▶ Requirement
Would you transcribe the line that holds "C104: 33uF (plus", plus every line beneath it through the end of the data, exactly and with nothing added?

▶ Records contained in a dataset
++++

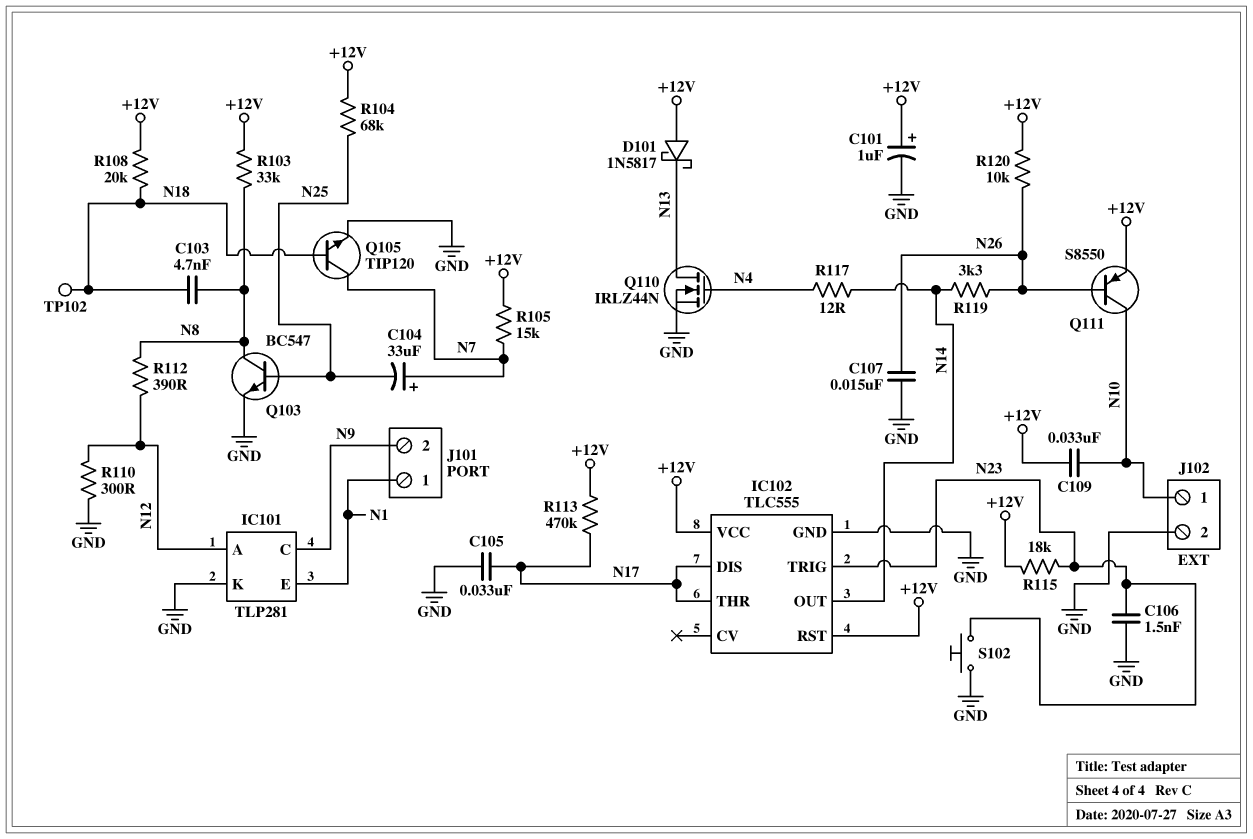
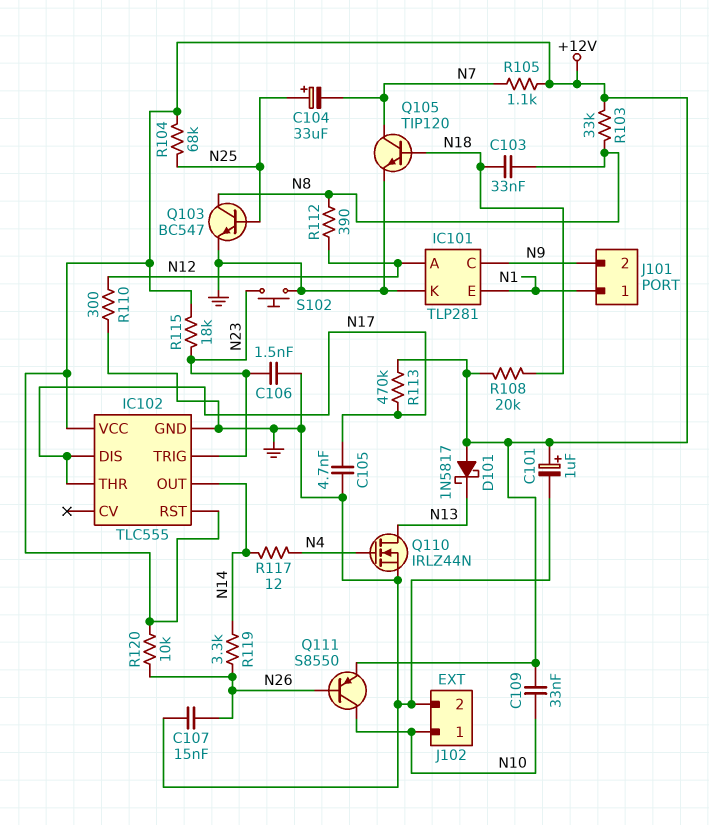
C103: 4.7nF (N8, N18) -> 33nF (N8, N18)
C104: 33uF (plus N7, minus N25) -> 33uF (plus N25, minus N7)
C105: 33nF (GND, N17) -> 4.7nF (GND, N17)
R105: 15k (+12V, N7) -> 1.1k (+12V, N7)
TP102: test point (N18) -> none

++++

▶ Output for this exercise
C104: 33uF (plus N7, minus N25) -> 33uF (plus N25, minus N7)
C105: 33nF (GND, N17) -> 4.7nF (GND, N17)
R105: 15k (+12V, N7) -> 1.1k (+12V, N7)
TP102: test point (N18) -> none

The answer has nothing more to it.